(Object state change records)

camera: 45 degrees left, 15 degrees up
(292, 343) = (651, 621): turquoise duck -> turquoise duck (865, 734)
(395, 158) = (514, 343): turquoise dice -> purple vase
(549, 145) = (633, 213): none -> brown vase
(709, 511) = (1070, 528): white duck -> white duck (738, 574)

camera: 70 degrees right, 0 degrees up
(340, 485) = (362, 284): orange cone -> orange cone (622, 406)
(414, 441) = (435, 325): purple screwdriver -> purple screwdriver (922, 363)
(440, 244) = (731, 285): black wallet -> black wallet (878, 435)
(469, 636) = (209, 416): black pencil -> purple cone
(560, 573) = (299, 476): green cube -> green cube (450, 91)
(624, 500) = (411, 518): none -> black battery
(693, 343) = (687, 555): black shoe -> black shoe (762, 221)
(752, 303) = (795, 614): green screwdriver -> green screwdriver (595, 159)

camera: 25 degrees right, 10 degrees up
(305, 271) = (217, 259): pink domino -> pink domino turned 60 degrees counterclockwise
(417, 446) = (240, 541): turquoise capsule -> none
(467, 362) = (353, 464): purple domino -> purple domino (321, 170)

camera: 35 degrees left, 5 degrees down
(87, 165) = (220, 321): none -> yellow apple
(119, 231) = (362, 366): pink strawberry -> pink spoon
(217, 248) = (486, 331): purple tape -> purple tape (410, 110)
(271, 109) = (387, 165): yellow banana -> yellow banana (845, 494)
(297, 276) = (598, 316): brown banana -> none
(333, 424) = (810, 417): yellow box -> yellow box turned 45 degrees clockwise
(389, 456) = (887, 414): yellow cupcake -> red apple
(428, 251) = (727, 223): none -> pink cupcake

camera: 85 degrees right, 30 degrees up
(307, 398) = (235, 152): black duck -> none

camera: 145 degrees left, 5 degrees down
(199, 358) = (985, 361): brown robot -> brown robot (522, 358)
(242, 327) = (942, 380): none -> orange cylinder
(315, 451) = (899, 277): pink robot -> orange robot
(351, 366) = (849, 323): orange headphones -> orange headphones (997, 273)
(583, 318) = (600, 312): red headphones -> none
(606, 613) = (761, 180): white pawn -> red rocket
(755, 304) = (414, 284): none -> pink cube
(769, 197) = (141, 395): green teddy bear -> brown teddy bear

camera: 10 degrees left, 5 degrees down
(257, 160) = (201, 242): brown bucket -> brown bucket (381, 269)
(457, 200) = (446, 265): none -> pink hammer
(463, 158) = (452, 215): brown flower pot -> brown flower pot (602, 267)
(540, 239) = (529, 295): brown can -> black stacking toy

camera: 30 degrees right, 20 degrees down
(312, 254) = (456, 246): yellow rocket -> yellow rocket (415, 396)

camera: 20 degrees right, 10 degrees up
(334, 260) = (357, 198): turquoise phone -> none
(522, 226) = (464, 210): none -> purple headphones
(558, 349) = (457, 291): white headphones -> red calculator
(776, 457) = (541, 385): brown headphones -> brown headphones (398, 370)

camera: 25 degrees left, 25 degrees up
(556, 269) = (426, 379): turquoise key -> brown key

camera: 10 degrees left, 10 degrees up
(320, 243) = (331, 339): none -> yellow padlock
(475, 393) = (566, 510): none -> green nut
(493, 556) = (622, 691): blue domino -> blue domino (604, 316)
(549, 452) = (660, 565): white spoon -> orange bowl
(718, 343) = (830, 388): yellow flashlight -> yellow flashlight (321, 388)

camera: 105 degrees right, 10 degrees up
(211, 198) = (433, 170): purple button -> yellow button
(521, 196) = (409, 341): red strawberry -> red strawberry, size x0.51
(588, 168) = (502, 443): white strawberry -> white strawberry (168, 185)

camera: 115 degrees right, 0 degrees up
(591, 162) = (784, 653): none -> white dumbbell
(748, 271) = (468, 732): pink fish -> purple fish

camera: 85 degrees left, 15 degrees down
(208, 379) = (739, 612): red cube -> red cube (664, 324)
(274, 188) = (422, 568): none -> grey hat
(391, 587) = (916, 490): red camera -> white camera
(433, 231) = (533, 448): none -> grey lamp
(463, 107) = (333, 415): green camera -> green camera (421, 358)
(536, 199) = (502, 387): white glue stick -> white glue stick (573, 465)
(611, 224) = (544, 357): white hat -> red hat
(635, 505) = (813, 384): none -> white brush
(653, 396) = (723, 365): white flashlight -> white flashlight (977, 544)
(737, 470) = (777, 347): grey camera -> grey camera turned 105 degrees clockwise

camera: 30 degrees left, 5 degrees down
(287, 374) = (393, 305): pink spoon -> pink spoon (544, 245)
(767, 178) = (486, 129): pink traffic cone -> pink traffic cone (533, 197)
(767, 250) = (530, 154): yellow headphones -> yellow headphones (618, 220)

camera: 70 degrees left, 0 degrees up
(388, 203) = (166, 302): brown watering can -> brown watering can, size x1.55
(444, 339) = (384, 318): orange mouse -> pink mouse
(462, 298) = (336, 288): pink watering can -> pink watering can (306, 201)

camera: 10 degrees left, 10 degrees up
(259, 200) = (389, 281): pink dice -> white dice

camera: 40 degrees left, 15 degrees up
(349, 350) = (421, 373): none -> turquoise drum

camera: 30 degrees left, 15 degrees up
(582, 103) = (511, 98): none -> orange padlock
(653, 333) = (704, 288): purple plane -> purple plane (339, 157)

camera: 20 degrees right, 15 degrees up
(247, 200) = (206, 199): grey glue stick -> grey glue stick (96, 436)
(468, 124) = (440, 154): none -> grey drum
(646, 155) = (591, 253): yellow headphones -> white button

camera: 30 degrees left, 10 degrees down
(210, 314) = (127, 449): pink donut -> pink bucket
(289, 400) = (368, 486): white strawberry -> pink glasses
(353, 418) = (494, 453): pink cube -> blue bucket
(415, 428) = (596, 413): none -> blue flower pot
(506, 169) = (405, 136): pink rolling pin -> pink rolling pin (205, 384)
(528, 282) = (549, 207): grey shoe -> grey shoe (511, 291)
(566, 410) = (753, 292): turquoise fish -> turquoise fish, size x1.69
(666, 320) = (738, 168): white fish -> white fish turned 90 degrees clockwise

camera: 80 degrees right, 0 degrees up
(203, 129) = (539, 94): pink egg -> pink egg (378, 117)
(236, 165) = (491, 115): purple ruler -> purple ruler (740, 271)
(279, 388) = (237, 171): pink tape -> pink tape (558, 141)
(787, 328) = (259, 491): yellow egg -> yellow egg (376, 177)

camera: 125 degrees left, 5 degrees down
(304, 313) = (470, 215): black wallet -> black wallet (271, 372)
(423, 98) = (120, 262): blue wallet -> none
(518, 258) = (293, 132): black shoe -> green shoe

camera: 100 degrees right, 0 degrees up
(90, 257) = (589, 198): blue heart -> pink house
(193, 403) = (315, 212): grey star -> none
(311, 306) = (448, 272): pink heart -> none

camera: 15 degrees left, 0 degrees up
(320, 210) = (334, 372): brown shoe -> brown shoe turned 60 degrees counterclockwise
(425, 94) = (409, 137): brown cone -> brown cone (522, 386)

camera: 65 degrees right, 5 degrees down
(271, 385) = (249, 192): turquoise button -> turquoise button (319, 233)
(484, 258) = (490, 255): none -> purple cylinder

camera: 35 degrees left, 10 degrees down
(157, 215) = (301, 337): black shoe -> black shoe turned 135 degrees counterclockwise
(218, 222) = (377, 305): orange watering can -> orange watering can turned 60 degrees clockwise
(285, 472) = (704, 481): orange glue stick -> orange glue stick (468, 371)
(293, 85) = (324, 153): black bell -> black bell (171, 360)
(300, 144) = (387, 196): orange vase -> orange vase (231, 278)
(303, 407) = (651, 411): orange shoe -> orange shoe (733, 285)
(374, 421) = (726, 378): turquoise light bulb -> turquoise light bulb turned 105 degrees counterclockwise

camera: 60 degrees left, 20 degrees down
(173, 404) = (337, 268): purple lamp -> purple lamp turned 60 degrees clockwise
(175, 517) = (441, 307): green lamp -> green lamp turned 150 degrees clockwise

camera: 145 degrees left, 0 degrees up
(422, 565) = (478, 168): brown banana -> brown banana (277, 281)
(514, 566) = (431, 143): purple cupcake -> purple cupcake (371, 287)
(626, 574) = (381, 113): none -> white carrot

WHAT THE TASK ASKS
Using the entries shown above, reproduce verbatim the lines from the line bearing "(549, 452) = (660, 565): white" to the line bearing "camera: 85 degrees left, 15 degrees down", inclusive.

WRITTEN SOLUTION
(549, 452) = (660, 565): white spoon -> orange bowl
(718, 343) = (830, 388): yellow flashlight -> yellow flashlight (321, 388)

camera: 105 degrees right, 10 degrees up
(211, 198) = (433, 170): purple button -> yellow button
(521, 196) = (409, 341): red strawberry -> red strawberry, size x0.51
(588, 168) = (502, 443): white strawberry -> white strawberry (168, 185)

camera: 115 degrees right, 0 degrees up
(591, 162) = (784, 653): none -> white dumbbell
(748, 271) = (468, 732): pink fish -> purple fish

camera: 85 degrees left, 15 degrees down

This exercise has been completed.